--- Problem requirements ---
All lines with the word "black" must be pulled from the entries below.

#### Records provided

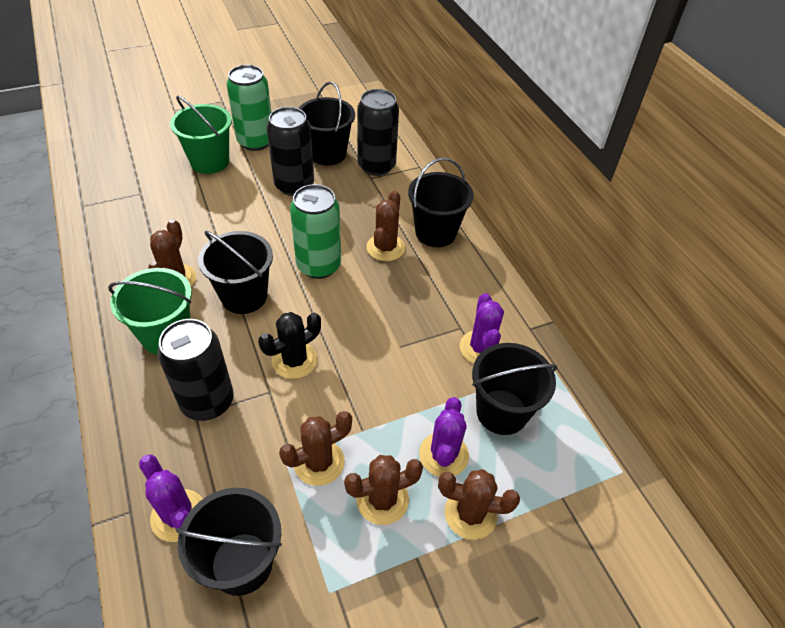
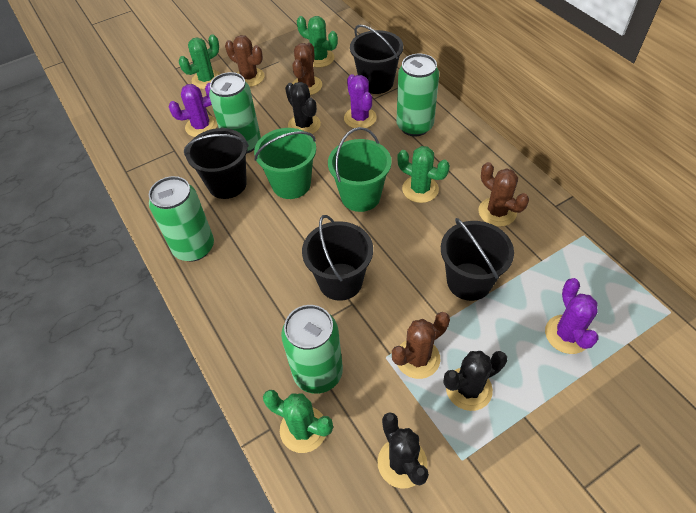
black bucket: 5 -> 4
black cactus: 1 -> 3
black can: 3 -> 0
brown cactus: 5 -> 4
green cactus: 0 -> 4
green can: 2 -> 4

########

--- Result for this exercise ---
black bucket: 5 -> 4
black cactus: 1 -> 3
black can: 3 -> 0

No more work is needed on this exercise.